* Try it *
Keep every line in which "pink" occurs and drop the rest of the data.

* Supplied information *
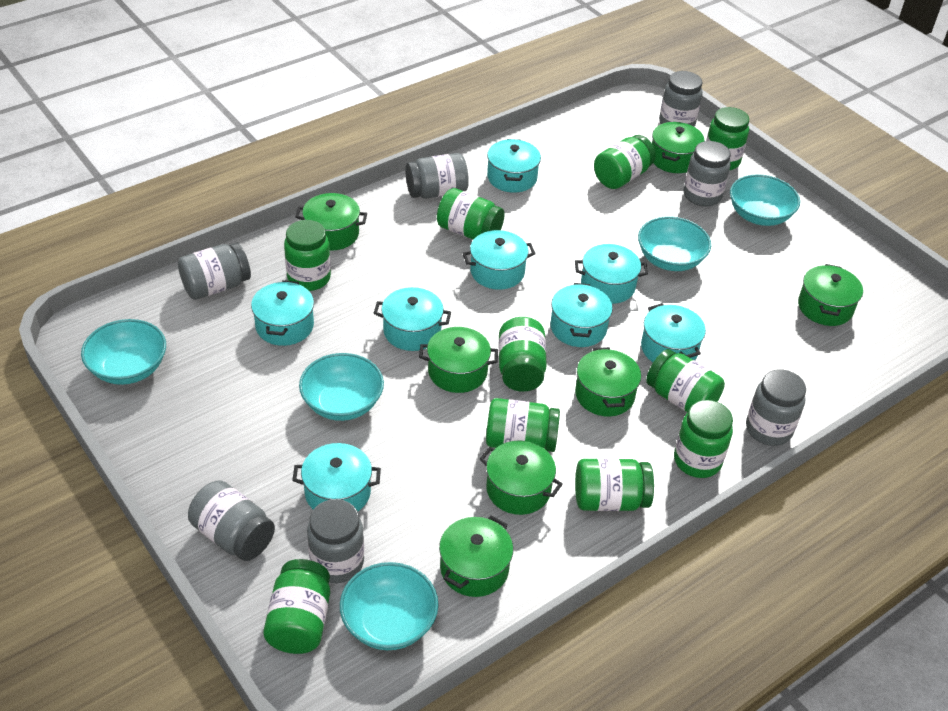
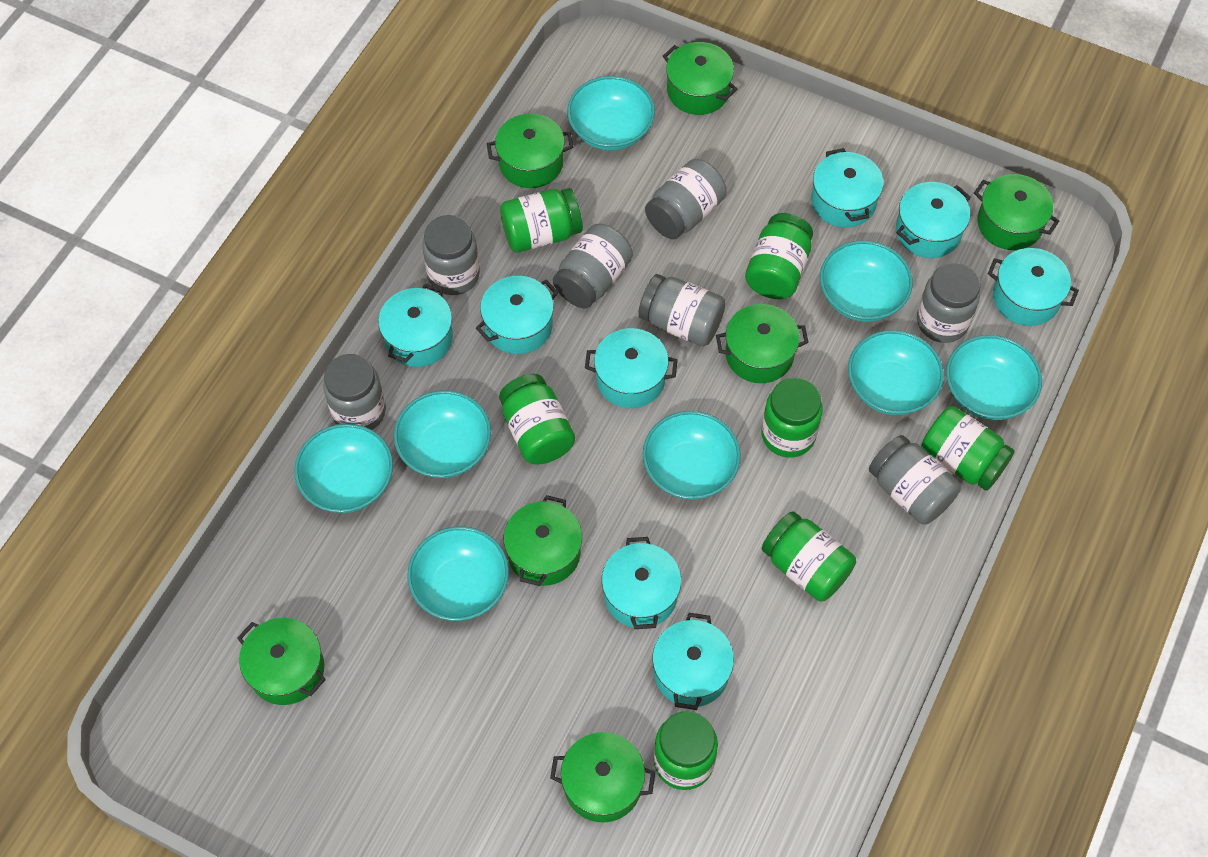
green jar: 10 -> 7
turquoise bowl: 5 -> 8

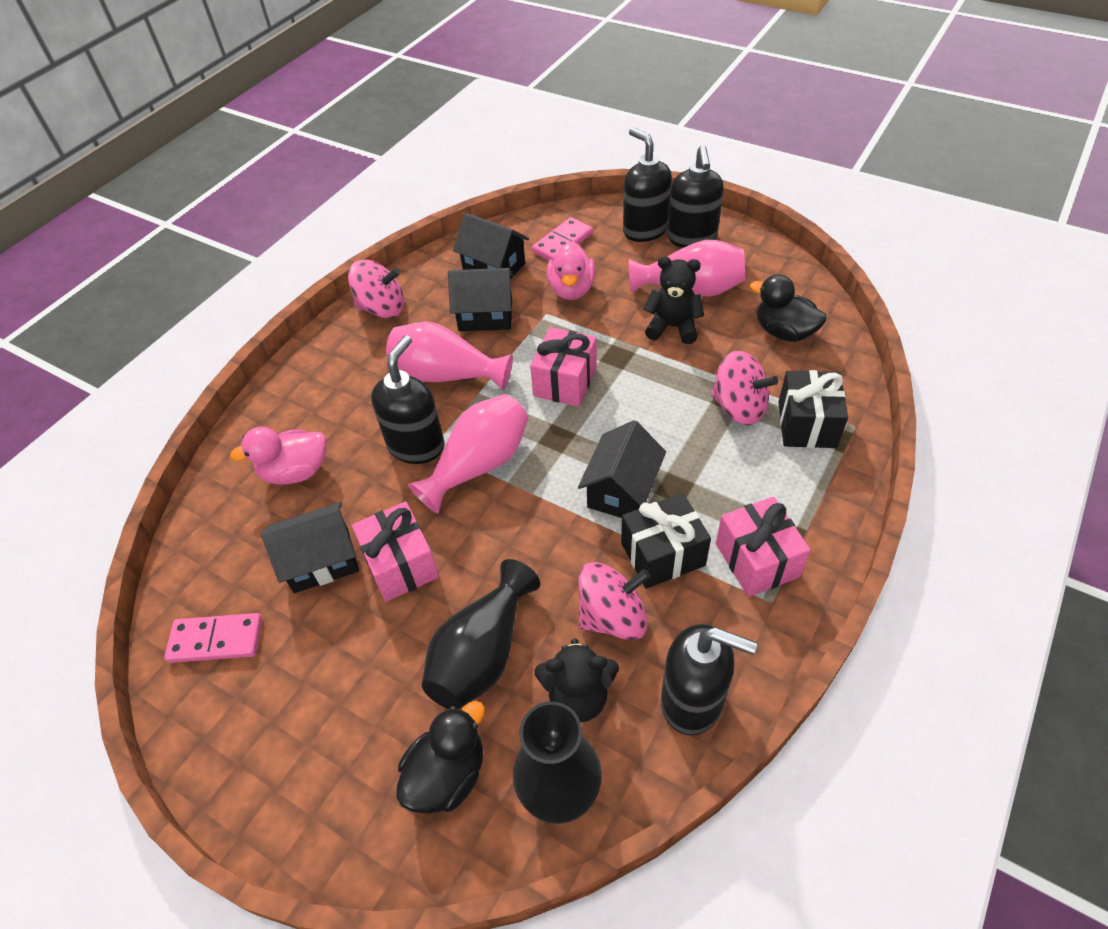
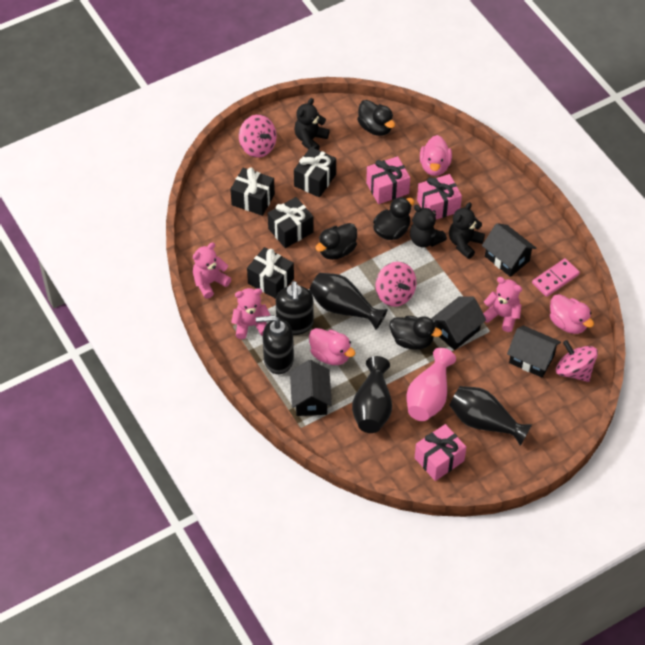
black duck: 2 -> 4
black gift: 2 -> 4
black soap dispenser: 4 -> 2
black teddy bear: 2 -> 3
black vase: 2 -> 3
pink domino: 2 -> 1
pink duck: 2 -> 3
pink teddy bear: 0 -> 3
pink vase: 3 -> 1

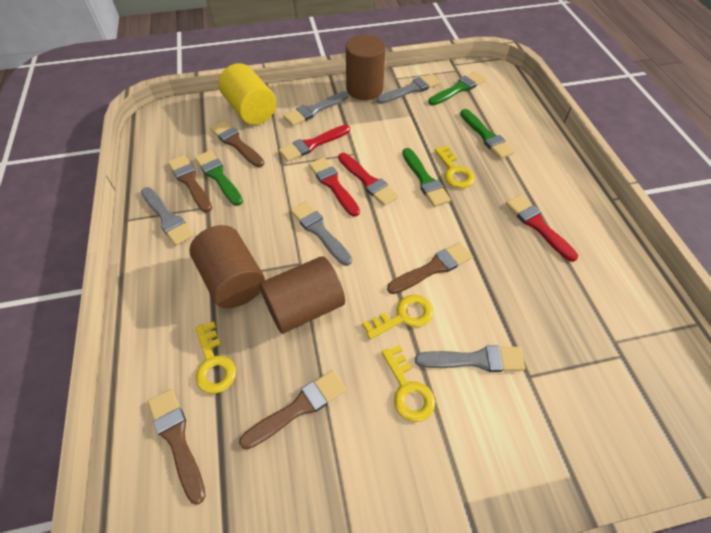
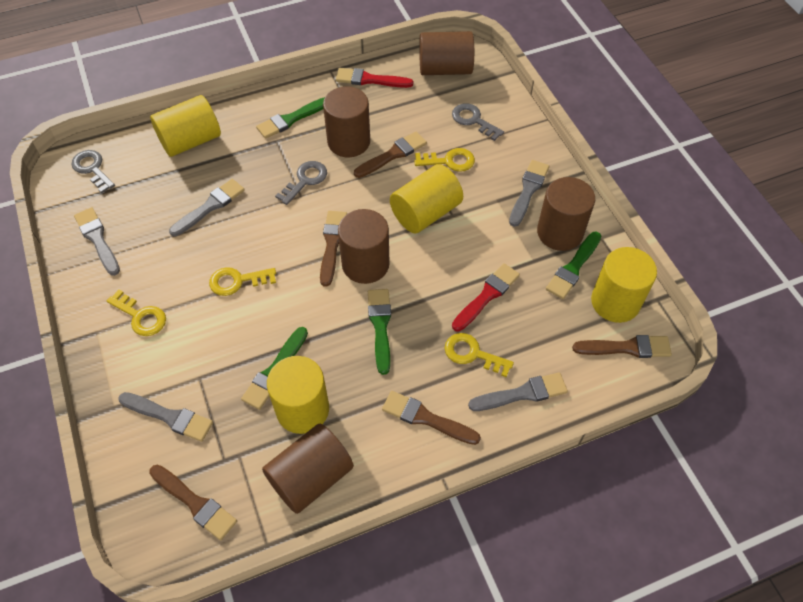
brown cylinder: 3 -> 5
grey key: 0 -> 3
red brush: 4 -> 2
yellow cylinder: 1 -> 4

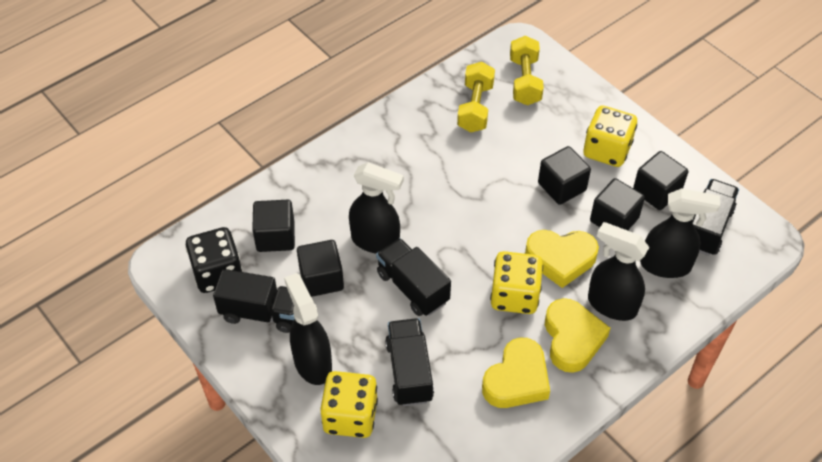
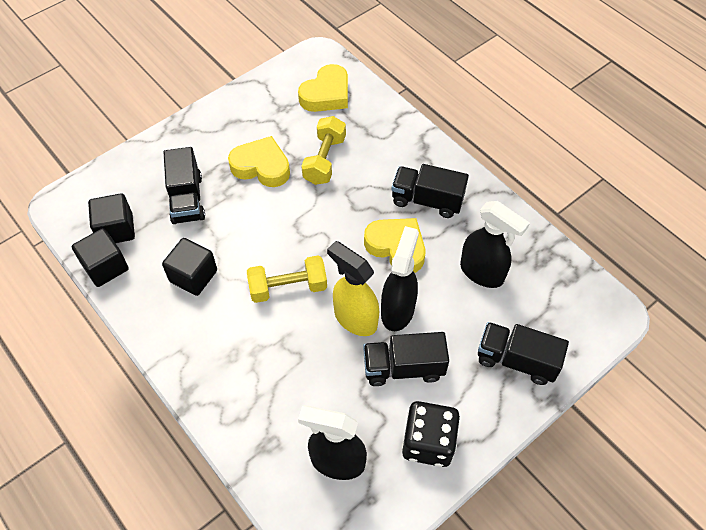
black cube: 5 -> 3
black spray bottle: 4 -> 3
yellow dice: 3 -> 0
yellow spray bottle: 0 -> 1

* Reply *
pink domino: 2 -> 1
pink duck: 2 -> 3
pink teddy bear: 0 -> 3
pink vase: 3 -> 1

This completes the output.